WHAT IS BEING ASKED:
Quote exactly and only this range of lines in the data below: the line that holds "camera: 65 degrees left, 25 degrees up" to the line that holds "none -> white dice [687,179,742,232]", both included.
── MATERIAL TO PROCESS ──
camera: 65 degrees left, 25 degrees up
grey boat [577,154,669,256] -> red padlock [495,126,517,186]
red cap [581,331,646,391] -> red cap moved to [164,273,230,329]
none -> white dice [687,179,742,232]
───
── MATERIAL TO PROCESS ──
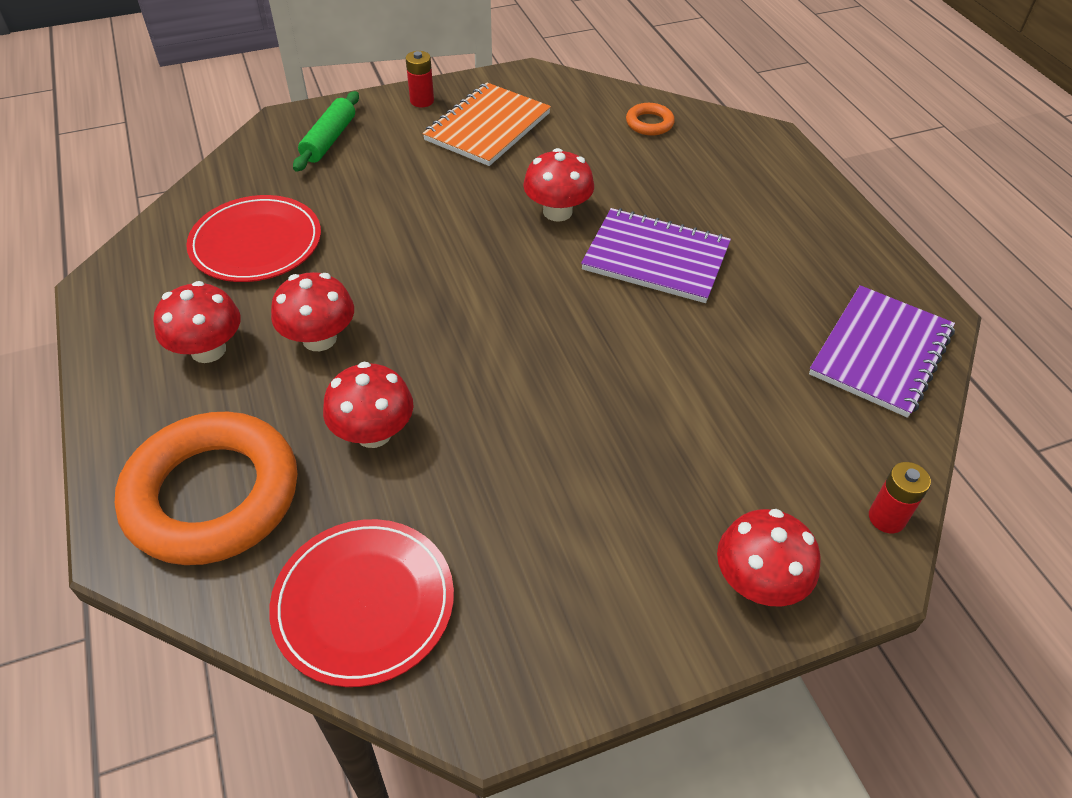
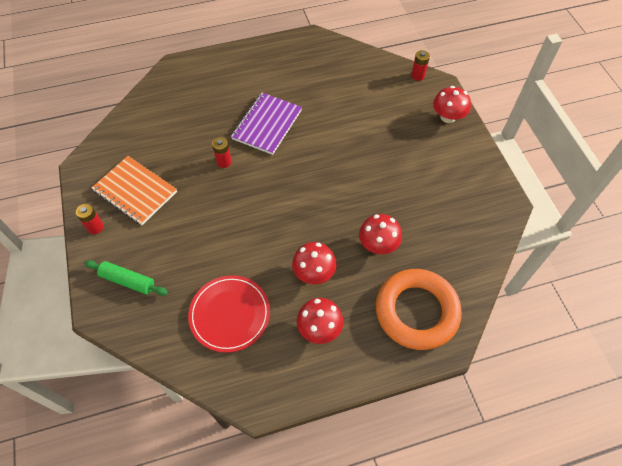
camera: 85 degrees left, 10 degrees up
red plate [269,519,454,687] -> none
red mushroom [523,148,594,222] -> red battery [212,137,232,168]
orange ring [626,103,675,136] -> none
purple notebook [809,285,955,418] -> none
───
RESULT OF THE EXERCISE:
camera: 65 degrees left, 25 degrees up
grey boat [577,154,669,256] -> red padlock [495,126,517,186]
red cap [581,331,646,391] -> red cap moved to [164,273,230,329]
none -> white dice [687,179,742,232]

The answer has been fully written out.